(BRIEF): The whole listing should come back exactly as written, except for the pictures.

(GIVEN INFORMATION):
--------------------------------------------------

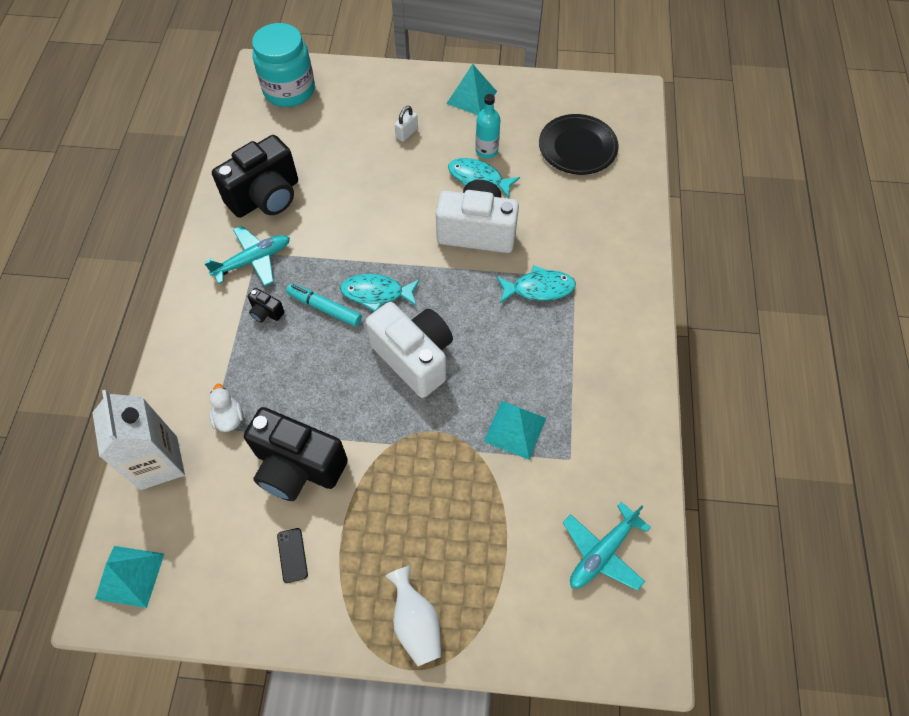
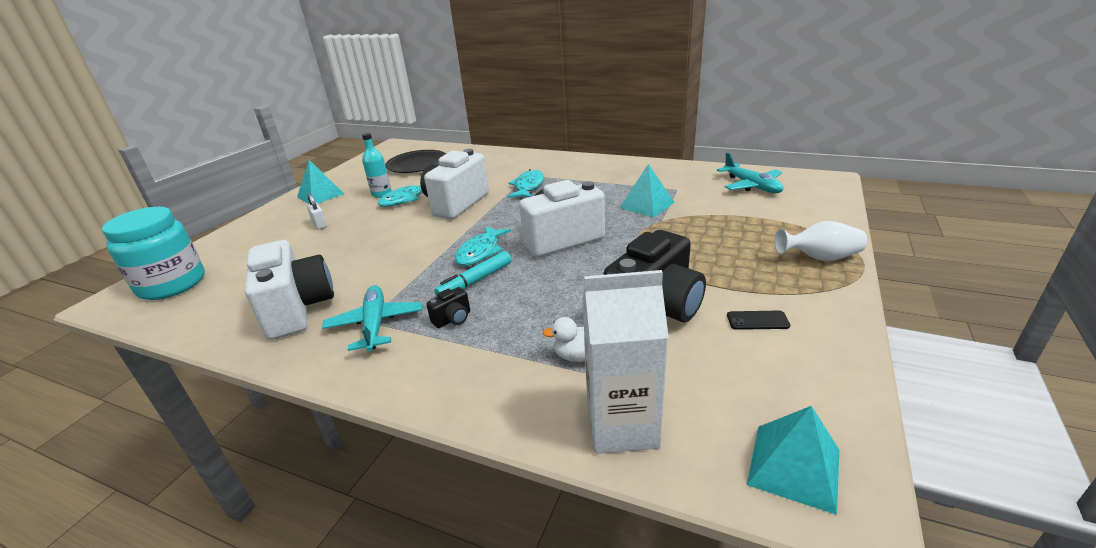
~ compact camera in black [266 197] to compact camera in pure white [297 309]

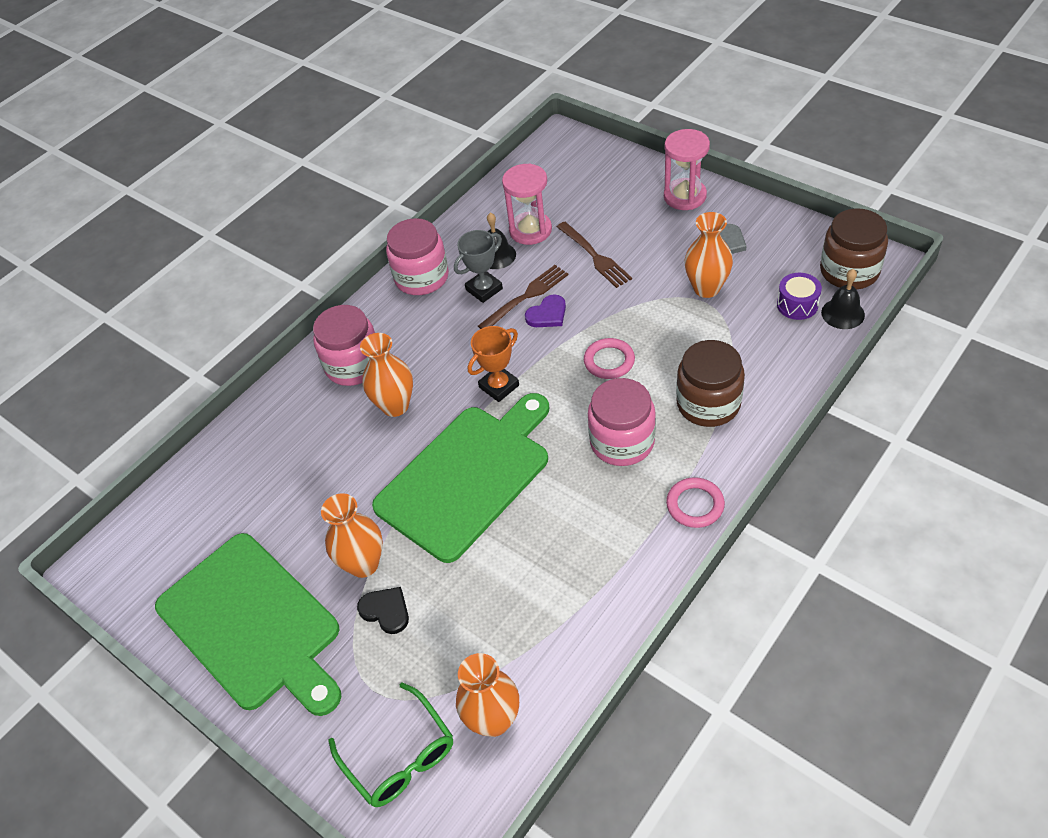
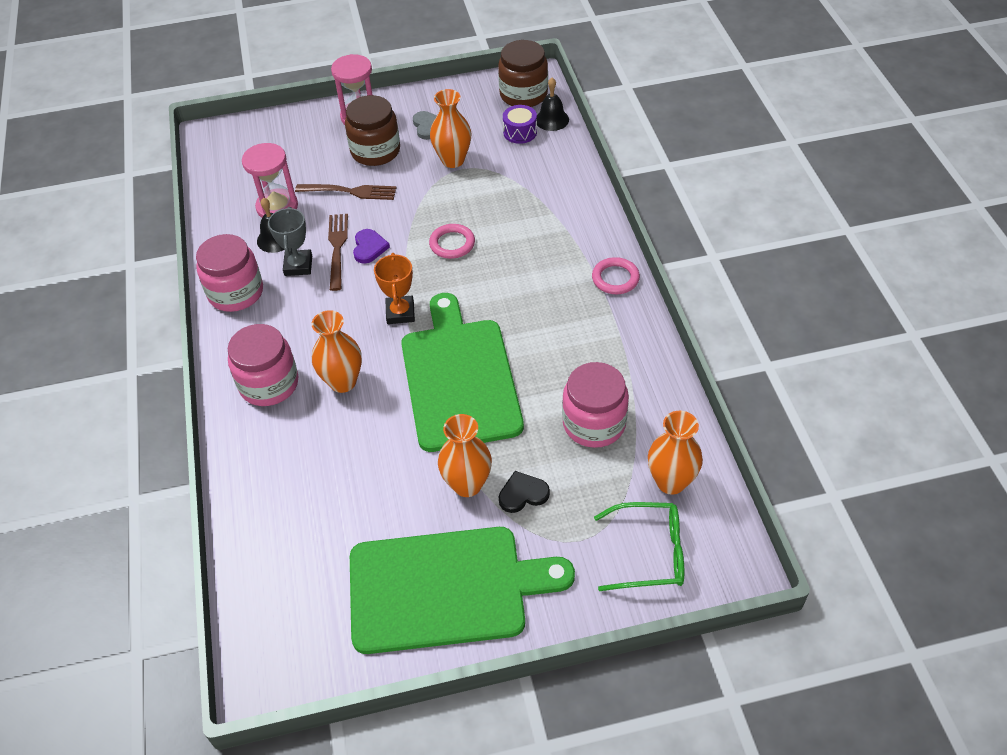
~ jam jar in pink [622 441] to [594 423]
~ jam jar in dark brown [708 404] to [375 151]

--------------------------------------------------

(TASK RESPONSE):
~ compact camera in black [266 197] to compact camera in pure white [297 309]

~ jam jar in pink [622 441] to [594 423]
~ jam jar in dark brown [708 404] to [375 151]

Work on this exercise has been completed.